## Description of the task
Return the listing below unchanged, minus its pictures.

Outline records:
--- --- ---

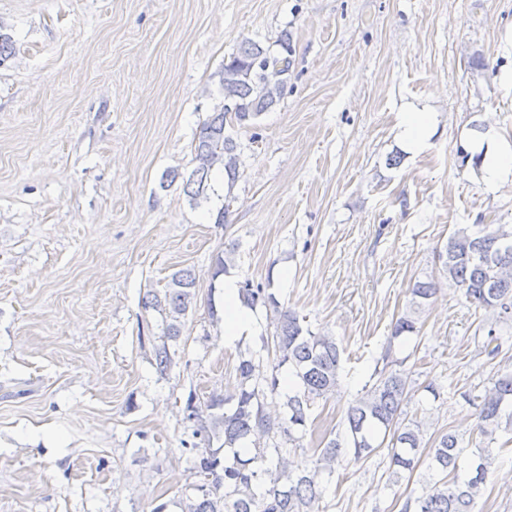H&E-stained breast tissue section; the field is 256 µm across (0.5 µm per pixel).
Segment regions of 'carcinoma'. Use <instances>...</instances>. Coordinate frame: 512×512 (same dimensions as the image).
<instances>
[{"label":"carcinoma","instance_id":"obj_1","mask_svg":"<svg viewBox=\"0 0 512 512\" xmlns=\"http://www.w3.org/2000/svg\"><path fill=\"white\" fill-rule=\"evenodd\" d=\"M285 54L275 55L260 43L246 40L224 60L220 80L224 102L202 124L194 145L196 168L185 181L184 192L192 205L210 200L217 194L211 185V173L220 167L227 177L224 203L217 210L215 223L226 224L233 187L239 178V145L225 134L228 126L254 128L259 118L280 101L288 79L291 61L288 38L281 39ZM235 249L217 252L212 264V280L227 271ZM439 278L416 281L409 288V306L392 325L387 339L383 366L375 369V382L356 398L344 416L343 439L329 440L320 449L312 466L296 473L292 463L274 448L277 459L267 458L261 440L278 433L295 442L296 432L306 430L310 410L317 400L335 394L339 385L340 350L336 338L313 333L303 325L299 314L280 305L275 295L261 283L248 278L240 284L244 302L273 311L274 332L261 337V349L273 351L277 365L271 375L264 374L254 359H242L235 394L210 396L200 402L188 396L186 419L194 422L193 441L182 442L195 453L194 473L200 481L193 485L194 498L186 512H319L323 497L322 471H334L341 457L357 463L378 448L388 450L392 474L413 473L422 460L438 480L418 497H407L399 512H475L476 498L486 484L497 434L512 433V372L498 373L489 379L477 415L479 444L469 459L462 458L460 440L451 431H442L428 440L423 436V421L407 418L409 373L405 360L394 357V344L402 336L418 332L419 312L441 286V280L461 290L476 307L495 316L487 331L488 356L502 352L495 325L512 320V227L506 224H474L458 228L443 247L436 250ZM196 277L189 269L175 272L164 294H153L144 306L163 312L169 322L166 335L180 334L181 318L196 297ZM155 366L166 373L172 365L167 345L154 351ZM288 366L298 379L300 391L288 397V426L267 415L260 401L259 385L275 391L279 386L277 370ZM223 413H218V410ZM224 434V447L233 449L232 457L220 456L221 449L210 447V434ZM249 443L256 453L241 457L235 447ZM471 472L460 479L462 470Z\"/></svg>","mask_w":512,"mask_h":512}]
</instances>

--- --- ---

## Task answer
H&E-stained breast tissue section; the field is 256 µm across (0.5 µm per pixel).
Segment regions of 'carcinoma'. Use <instances>...</instances>. Coordinate frame: 512×512 (same dimensions as the image).
<instances>
[{"label":"carcinoma","instance_id":"obj_1","mask_svg":"<svg viewBox=\"0 0 512 512\" xmlns=\"http://www.w3.org/2000/svg\"><path fill=\"white\" fill-rule=\"evenodd\" d=\"M285 54L275 55L260 43L246 40L224 60L220 80L224 102L202 124L194 145L196 168L185 181L184 192L192 205L210 200L217 194L211 185V173L220 167L227 177L224 203L217 210L215 223L226 224L233 187L239 178V145L225 134L228 126L254 128L259 118L280 101L288 79L291 61L288 38L281 39ZM235 249L217 252L212 264V280L227 271ZM439 278L416 281L409 288V306L392 325L387 339L383 366L375 369V382L356 398L344 416L343 439L329 440L320 449L312 466L296 473L292 463L274 448L277 459L267 458L261 440L278 433L295 442L296 432L306 430L310 410L317 400L335 394L339 385L340 350L336 338L313 333L303 325L299 314L280 305L275 295L261 283L248 278L240 284L244 302L273 311L274 332L261 337V349L273 351L277 365L271 375L264 374L254 359H242L235 394L210 396L200 402L188 396L186 419L194 422L193 441L182 442L195 453L194 473L200 481L193 485L194 498L186 512H319L323 497L322 471H334L341 457L357 463L378 448L388 450L392 474L413 473L422 460L438 480L418 497H407L399 512H475L476 498L486 484L497 434L512 433V372L498 373L489 379L477 415L479 444L469 459L462 458L460 440L451 431H442L428 440L423 436V421L407 418L409 373L405 360L394 357V344L402 336L418 332L419 312L441 286V280L461 290L476 307L495 316L487 331L488 356L502 352L495 325L512 320V227L506 224H474L458 228L443 247L436 250ZM196 277L189 269L175 272L164 294H153L144 306L163 312L169 322L166 335L180 334L181 318L196 297ZM155 366L166 373L172 365L167 345L154 351ZM288 366L298 379L300 391L288 397V426L267 415L260 401L259 385L275 391L279 386L277 370ZM223 413H218V410ZM224 434V447L233 449L232 457L220 456L221 449L210 447V434ZM249 443L256 453L241 457L235 447ZM471 472L460 479L462 470Z\"/></svg>","mask_w":512,"mask_h":512}]
</instances>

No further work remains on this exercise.